ASSIGNED TASK
The records below hold a stretch from the line with "(386, 229) = (343, 248): red" through the line with "(511, 222) = (198, 239): blue"; return exactly those lines, ends included, and nothing more.

DATA EXTRACT
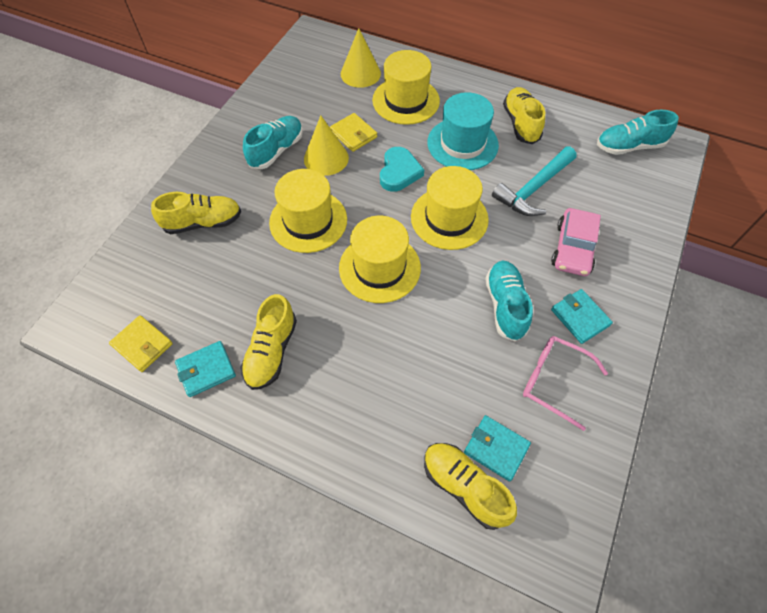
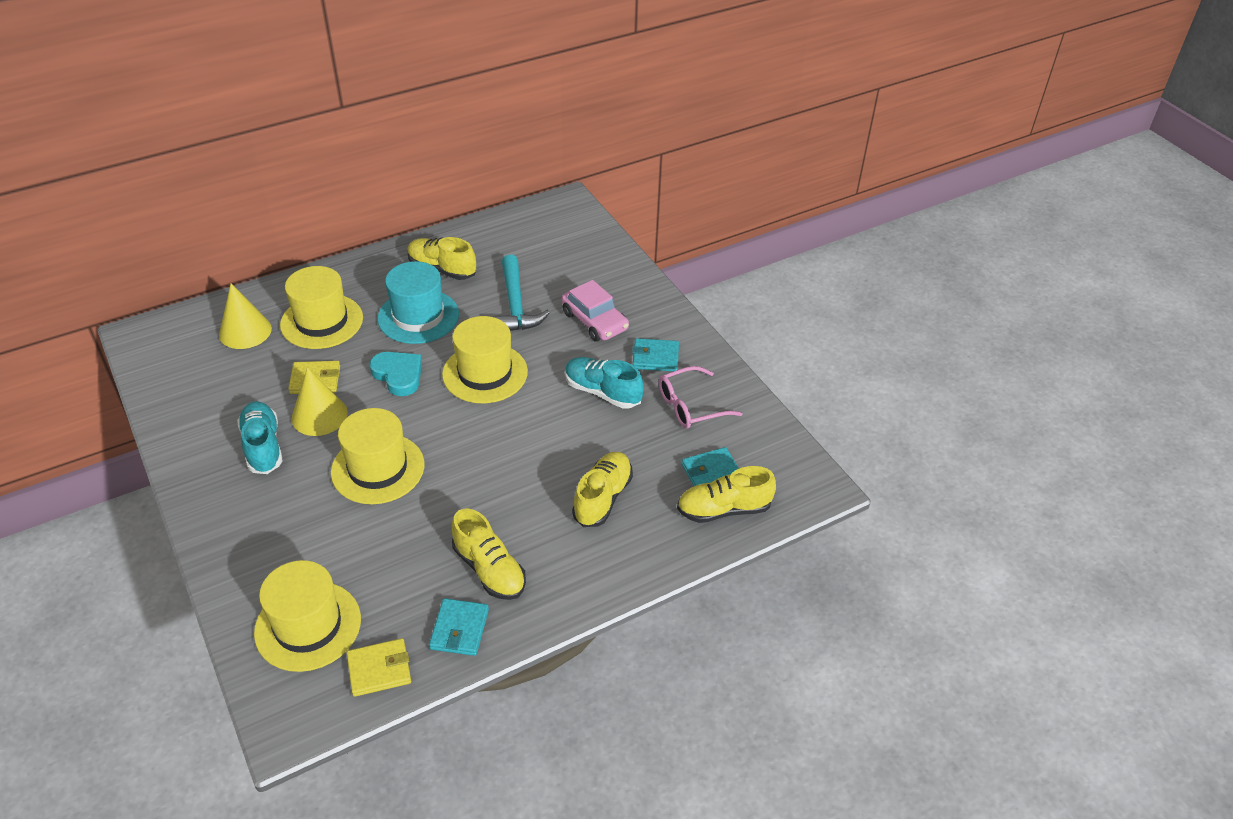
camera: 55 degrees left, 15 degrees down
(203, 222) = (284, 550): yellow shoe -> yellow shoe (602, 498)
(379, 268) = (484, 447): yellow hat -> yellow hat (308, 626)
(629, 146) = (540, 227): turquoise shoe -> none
==
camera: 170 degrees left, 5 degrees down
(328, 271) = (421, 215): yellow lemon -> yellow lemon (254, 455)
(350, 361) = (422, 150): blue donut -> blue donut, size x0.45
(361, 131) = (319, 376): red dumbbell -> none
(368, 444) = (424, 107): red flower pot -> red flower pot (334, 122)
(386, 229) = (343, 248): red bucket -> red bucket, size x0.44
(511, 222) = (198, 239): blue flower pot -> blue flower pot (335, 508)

OUTPUT FOR THIS TASK
(386, 229) = (343, 248): red bucket -> red bucket, size x0.44
(511, 222) = (198, 239): blue flower pot -> blue flower pot (335, 508)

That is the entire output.